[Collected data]
== Segment start ==

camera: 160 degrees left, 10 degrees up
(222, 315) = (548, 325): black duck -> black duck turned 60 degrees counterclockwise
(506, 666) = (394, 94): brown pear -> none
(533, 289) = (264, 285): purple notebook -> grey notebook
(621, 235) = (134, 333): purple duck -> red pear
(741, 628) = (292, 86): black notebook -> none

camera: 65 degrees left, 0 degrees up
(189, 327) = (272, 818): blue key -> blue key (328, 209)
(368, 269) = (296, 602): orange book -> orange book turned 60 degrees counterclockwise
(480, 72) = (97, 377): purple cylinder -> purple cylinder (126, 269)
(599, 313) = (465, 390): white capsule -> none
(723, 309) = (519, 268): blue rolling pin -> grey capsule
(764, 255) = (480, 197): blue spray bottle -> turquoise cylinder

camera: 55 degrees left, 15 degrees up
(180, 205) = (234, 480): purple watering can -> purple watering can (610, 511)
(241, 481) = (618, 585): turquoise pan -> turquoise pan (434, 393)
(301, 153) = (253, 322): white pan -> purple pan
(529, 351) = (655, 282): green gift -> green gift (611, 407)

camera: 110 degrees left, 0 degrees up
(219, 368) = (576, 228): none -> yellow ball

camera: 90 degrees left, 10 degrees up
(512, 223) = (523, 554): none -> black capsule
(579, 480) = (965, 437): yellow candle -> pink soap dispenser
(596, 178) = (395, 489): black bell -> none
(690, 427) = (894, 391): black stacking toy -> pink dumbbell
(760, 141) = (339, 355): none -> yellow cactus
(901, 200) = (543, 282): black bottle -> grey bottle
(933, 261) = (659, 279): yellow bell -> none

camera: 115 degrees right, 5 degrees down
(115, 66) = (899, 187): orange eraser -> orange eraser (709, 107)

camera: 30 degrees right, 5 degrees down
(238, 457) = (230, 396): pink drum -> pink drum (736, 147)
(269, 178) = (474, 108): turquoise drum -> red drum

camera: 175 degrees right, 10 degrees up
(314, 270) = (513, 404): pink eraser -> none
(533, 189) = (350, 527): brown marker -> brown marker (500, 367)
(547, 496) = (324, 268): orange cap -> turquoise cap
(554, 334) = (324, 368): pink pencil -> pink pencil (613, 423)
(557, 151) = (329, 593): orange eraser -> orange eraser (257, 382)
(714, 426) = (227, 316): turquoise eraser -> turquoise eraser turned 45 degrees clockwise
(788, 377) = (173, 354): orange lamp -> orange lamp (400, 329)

== Segment end ==

From the line containing "camera: 115 degrees right, 5 degrees down" down to the last line of the records above, print every line exactly, with both ends kept.

camera: 115 degrees right, 5 degrees down
(115, 66) = (899, 187): orange eraser -> orange eraser (709, 107)

camera: 30 degrees right, 5 degrees down
(238, 457) = (230, 396): pink drum -> pink drum (736, 147)
(269, 178) = (474, 108): turquoise drum -> red drum

camera: 175 degrees right, 10 degrees up
(314, 270) = (513, 404): pink eraser -> none
(533, 189) = (350, 527): brown marker -> brown marker (500, 367)
(547, 496) = (324, 268): orange cap -> turquoise cap
(554, 334) = (324, 368): pink pencil -> pink pencil (613, 423)
(557, 151) = (329, 593): orange eraser -> orange eraser (257, 382)
(714, 426) = (227, 316): turquoise eraser -> turquoise eraser turned 45 degrees clockwise
(788, 377) = (173, 354): orange lamp -> orange lamp (400, 329)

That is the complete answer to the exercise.